Available data Start Marker

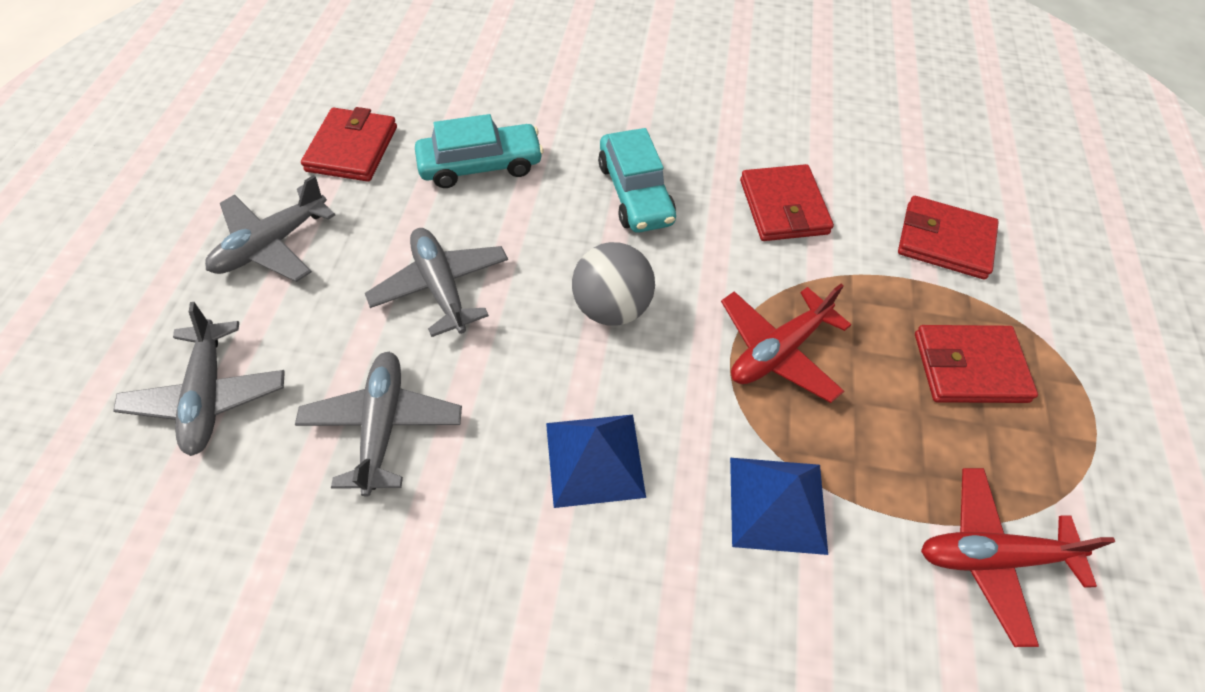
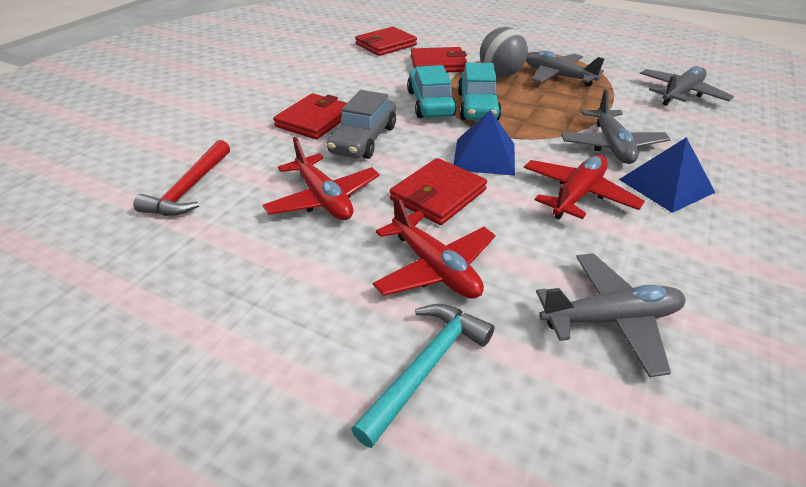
grey car: 0 -> 1
red hammer: 0 -> 1
red plane: 2 -> 3
turquoise hammer: 0 -> 1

Available data End Marker

Every line above goes into the copy unchanged; the pictures do not.

grey car: 0 -> 1
red hammer: 0 -> 1
red plane: 2 -> 3
turquoise hammer: 0 -> 1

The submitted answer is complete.